[Object transformation records]
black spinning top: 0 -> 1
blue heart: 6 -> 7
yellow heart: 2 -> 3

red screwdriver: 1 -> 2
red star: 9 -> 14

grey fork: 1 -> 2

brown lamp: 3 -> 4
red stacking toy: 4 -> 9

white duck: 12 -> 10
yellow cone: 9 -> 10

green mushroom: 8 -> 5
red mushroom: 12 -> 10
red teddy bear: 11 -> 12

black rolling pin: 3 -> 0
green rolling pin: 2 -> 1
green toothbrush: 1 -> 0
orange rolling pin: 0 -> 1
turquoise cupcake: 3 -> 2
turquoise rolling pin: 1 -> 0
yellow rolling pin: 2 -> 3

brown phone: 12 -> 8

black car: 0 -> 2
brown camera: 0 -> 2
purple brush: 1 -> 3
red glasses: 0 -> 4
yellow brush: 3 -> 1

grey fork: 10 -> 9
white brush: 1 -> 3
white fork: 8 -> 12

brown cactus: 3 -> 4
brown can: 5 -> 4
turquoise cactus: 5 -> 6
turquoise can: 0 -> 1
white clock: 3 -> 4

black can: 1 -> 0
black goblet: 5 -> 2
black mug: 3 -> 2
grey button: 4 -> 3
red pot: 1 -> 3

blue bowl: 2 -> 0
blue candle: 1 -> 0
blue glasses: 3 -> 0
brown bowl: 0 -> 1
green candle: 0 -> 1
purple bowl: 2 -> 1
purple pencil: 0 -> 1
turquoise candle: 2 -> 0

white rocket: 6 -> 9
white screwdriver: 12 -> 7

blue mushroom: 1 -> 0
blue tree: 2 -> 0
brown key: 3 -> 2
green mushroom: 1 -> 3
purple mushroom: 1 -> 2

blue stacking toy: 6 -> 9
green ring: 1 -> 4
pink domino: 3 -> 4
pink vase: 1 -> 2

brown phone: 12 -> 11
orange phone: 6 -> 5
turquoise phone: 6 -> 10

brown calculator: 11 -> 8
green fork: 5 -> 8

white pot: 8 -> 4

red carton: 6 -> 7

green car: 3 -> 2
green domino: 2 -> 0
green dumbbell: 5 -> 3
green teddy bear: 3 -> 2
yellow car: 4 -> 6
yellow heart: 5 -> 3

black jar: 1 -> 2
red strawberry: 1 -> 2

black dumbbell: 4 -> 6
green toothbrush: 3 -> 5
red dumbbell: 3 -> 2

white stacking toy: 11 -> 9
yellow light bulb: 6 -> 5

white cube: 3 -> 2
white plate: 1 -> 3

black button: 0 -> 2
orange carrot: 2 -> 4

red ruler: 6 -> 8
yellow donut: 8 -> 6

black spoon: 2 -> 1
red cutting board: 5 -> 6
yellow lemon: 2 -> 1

### Problem to work on
Copy out each line of the records where the word "cactus" appears.

### Problem solution
brown cactus: 3 -> 4
turquoise cactus: 5 -> 6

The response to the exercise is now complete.